*Work to be completed*
From the data below, copy exactly the lines that lie between the one holding "purple spinning top [378,324,473,414]" and the one holding "pink teddy bear [238,368,345,524]", including both, and nothing more.
☆ ☆ ☆ ☆
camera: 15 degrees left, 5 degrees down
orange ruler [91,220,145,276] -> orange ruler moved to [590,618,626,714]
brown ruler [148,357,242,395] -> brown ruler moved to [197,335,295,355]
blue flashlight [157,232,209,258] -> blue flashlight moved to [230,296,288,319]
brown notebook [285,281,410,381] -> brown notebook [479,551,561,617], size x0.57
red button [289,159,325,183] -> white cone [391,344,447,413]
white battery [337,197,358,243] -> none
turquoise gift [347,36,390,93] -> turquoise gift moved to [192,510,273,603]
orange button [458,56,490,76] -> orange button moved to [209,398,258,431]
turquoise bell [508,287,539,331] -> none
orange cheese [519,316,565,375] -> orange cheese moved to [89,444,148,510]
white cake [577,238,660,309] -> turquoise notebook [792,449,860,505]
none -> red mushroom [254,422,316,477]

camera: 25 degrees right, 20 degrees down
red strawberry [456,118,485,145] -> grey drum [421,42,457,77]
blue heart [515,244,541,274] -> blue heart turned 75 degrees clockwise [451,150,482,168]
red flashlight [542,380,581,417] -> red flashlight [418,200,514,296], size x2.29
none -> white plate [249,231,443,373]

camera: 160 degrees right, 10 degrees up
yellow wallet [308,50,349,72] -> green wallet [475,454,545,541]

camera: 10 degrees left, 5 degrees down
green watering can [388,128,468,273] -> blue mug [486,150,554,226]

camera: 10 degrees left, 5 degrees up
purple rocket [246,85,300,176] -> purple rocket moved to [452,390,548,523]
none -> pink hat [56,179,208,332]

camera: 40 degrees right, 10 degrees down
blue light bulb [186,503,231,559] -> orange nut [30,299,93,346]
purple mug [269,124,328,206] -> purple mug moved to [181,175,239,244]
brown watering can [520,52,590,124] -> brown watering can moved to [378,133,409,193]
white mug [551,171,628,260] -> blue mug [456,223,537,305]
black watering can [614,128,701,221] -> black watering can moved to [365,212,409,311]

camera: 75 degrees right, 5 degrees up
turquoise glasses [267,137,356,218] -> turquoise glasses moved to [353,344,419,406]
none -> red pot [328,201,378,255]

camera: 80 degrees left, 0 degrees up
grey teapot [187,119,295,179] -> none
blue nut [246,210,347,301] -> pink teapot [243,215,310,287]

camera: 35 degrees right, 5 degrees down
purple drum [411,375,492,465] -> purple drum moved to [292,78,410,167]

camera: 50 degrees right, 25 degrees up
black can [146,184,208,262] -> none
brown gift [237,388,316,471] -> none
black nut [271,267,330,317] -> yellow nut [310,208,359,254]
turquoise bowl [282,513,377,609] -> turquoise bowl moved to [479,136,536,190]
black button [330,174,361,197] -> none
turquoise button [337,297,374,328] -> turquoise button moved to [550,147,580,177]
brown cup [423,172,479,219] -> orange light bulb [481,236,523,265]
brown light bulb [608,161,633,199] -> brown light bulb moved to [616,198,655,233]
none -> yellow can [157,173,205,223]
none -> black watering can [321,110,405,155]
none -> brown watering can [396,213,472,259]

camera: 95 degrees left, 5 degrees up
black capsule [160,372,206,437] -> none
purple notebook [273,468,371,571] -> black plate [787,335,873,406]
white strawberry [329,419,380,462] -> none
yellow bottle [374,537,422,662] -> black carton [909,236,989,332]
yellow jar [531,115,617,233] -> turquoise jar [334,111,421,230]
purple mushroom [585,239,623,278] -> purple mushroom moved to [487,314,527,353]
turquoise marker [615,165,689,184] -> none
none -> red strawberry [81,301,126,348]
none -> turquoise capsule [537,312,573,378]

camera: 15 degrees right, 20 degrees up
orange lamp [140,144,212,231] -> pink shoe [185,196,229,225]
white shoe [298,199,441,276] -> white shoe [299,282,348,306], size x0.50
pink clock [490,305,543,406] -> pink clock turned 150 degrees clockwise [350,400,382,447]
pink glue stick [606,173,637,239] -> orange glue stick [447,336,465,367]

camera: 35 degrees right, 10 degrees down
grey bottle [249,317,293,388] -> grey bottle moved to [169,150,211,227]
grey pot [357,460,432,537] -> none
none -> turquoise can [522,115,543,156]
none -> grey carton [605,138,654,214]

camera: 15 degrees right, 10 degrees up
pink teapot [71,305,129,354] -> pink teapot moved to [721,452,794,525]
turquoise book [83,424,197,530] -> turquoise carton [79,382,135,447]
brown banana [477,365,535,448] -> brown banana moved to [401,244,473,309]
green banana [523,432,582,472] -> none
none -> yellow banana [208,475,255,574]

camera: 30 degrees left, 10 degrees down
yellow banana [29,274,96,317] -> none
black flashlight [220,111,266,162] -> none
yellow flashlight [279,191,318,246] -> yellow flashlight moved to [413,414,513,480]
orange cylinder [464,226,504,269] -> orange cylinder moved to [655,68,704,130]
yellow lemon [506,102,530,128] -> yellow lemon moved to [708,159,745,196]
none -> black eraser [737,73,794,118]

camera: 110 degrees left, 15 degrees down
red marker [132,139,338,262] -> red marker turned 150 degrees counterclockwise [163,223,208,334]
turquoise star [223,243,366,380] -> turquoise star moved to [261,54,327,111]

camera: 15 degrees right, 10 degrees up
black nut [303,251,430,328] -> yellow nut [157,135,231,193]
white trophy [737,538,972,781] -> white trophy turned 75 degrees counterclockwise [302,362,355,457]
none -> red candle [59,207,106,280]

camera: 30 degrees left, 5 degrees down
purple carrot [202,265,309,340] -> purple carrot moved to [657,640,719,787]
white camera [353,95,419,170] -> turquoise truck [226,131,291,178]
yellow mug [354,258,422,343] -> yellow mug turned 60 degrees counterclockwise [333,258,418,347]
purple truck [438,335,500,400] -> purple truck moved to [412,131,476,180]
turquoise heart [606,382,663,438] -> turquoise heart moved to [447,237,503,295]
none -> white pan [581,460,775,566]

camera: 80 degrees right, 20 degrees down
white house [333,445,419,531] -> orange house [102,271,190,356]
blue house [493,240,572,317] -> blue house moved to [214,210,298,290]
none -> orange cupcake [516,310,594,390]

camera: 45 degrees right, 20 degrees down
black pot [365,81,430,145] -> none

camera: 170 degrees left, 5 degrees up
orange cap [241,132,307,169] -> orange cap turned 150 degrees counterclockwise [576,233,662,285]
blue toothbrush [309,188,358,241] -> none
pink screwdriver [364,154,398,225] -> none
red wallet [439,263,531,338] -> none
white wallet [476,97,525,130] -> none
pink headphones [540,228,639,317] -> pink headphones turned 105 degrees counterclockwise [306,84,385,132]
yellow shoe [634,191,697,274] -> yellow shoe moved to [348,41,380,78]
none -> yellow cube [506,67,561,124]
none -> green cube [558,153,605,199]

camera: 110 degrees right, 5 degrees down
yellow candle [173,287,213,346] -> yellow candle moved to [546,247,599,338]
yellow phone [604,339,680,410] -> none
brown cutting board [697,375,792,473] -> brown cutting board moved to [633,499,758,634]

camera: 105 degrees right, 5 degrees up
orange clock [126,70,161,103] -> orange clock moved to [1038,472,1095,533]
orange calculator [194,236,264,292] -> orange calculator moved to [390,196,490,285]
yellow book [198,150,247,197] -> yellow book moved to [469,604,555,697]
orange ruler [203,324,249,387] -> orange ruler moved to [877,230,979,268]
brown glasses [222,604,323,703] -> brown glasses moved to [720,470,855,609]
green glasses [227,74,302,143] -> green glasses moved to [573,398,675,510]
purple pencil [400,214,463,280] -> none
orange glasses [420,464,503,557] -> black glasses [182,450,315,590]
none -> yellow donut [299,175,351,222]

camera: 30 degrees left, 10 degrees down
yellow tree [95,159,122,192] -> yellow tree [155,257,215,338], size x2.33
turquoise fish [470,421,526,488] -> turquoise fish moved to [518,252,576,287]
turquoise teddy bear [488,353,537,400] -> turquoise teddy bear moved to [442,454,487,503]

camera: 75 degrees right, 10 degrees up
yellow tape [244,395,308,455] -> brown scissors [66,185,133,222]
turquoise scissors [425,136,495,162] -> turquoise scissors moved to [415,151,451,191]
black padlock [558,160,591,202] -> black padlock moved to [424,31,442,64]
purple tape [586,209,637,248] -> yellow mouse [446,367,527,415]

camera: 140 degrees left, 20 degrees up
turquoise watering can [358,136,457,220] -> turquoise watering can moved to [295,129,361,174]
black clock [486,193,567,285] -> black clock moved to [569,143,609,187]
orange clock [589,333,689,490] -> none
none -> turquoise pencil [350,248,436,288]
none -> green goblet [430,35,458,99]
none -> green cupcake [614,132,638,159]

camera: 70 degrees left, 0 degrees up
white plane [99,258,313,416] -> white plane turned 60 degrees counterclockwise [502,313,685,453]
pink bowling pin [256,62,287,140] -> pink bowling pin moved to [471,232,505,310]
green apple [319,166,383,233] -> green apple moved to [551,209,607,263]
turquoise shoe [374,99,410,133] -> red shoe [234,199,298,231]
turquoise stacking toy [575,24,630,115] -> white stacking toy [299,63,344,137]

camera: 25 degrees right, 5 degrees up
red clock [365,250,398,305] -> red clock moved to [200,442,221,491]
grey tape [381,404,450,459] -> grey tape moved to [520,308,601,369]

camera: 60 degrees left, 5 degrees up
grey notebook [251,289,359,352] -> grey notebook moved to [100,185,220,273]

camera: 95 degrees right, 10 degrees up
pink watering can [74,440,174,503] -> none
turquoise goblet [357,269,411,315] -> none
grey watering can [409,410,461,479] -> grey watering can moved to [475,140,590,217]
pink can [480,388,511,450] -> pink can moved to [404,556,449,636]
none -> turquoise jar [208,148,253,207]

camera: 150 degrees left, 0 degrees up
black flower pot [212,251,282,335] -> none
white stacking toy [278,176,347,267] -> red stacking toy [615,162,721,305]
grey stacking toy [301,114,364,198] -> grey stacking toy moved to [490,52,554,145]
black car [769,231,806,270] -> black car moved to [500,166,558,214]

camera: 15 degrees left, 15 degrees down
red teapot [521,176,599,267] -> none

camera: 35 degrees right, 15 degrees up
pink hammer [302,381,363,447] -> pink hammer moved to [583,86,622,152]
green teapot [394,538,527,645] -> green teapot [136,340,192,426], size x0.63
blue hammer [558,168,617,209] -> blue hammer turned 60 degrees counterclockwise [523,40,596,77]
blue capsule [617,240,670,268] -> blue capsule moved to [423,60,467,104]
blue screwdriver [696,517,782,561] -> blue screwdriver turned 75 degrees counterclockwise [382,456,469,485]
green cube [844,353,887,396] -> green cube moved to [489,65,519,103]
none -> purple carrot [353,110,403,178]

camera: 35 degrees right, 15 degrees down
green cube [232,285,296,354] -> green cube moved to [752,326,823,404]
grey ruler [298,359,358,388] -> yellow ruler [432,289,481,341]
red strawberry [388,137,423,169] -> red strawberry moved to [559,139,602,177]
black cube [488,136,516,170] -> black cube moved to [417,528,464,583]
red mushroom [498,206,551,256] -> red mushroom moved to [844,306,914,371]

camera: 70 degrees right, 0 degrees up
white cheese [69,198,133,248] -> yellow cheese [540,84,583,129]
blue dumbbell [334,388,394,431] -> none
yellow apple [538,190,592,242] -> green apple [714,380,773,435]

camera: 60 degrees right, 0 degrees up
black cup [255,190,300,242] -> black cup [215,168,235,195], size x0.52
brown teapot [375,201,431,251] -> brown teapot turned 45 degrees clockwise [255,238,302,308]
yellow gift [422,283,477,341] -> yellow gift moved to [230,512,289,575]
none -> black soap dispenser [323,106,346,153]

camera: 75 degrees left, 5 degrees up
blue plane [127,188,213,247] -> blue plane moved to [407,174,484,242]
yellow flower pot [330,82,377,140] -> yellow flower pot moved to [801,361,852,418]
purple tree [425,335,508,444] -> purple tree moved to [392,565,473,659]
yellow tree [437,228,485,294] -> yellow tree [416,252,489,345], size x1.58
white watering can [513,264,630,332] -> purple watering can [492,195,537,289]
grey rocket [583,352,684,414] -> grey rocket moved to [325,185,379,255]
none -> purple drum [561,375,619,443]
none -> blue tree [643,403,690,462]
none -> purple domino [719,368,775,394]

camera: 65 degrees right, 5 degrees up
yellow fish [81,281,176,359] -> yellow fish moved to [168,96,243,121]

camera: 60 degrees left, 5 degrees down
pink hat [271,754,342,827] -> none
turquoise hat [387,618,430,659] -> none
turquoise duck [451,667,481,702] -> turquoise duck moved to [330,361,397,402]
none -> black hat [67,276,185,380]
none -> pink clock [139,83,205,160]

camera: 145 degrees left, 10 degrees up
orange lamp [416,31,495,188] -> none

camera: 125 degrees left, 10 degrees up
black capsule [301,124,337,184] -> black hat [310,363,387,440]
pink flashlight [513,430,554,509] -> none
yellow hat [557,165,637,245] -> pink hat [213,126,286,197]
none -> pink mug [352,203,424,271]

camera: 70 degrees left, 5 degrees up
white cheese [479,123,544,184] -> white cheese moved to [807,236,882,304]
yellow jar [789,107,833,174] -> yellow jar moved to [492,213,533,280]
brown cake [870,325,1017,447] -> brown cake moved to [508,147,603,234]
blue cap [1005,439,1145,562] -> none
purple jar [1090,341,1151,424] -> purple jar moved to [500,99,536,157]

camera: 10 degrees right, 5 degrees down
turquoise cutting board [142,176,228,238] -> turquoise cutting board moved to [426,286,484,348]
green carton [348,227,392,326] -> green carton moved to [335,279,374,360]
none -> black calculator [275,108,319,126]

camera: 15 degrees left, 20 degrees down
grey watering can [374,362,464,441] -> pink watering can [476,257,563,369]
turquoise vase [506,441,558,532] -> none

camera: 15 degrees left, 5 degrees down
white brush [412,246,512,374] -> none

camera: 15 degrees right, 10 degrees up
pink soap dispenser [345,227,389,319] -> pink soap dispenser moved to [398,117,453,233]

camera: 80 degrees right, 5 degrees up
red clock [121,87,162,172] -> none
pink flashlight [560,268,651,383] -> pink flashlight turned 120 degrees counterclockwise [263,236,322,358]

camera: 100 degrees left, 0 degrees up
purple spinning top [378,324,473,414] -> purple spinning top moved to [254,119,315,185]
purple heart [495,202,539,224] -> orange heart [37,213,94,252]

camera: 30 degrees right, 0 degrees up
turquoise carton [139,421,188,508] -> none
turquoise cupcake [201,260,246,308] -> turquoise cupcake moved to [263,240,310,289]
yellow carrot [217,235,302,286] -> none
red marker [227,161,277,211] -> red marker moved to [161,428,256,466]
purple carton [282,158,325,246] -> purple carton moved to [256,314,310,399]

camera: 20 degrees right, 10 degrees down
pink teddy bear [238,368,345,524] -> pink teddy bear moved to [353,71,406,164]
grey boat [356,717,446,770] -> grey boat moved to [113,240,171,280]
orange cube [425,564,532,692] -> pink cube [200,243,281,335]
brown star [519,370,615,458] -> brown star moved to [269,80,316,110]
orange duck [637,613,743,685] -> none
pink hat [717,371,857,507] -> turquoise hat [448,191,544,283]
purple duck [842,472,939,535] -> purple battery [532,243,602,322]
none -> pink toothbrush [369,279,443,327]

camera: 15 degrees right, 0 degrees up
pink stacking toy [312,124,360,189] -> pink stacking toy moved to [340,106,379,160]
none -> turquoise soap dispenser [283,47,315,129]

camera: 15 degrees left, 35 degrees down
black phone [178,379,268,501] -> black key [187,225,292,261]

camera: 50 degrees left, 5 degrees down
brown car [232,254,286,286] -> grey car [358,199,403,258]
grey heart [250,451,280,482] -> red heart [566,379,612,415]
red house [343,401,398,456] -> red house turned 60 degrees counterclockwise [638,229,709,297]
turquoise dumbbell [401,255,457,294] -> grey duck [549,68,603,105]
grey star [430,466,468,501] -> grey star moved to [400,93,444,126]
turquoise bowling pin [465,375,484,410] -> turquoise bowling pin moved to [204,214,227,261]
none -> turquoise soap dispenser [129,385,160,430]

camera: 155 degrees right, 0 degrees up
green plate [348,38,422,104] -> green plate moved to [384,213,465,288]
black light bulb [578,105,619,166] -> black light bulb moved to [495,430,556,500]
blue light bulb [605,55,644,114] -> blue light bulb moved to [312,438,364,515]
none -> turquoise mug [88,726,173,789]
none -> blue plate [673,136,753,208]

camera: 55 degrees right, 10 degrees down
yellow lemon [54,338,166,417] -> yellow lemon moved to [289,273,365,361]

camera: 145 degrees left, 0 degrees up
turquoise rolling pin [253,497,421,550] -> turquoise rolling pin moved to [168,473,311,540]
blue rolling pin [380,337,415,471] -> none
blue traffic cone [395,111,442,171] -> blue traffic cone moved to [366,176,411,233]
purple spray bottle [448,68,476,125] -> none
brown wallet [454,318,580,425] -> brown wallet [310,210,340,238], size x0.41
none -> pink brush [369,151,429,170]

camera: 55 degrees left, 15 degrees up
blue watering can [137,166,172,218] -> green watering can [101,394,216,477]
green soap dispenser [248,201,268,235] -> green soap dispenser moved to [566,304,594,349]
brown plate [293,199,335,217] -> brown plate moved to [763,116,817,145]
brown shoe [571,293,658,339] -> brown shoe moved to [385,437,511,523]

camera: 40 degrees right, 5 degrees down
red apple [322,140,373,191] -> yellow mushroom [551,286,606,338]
☆ ☆ ☆ ☆
*Task answer*
purple spinning top [378,324,473,414] -> purple spinning top moved to [254,119,315,185]
purple heart [495,202,539,224] -> orange heart [37,213,94,252]

camera: 30 degrees right, 0 degrees up
turquoise carton [139,421,188,508] -> none
turquoise cupcake [201,260,246,308] -> turquoise cupcake moved to [263,240,310,289]
yellow carrot [217,235,302,286] -> none
red marker [227,161,277,211] -> red marker moved to [161,428,256,466]
purple carton [282,158,325,246] -> purple carton moved to [256,314,310,399]

camera: 20 degrees right, 10 degrees down
pink teddy bear [238,368,345,524] -> pink teddy bear moved to [353,71,406,164]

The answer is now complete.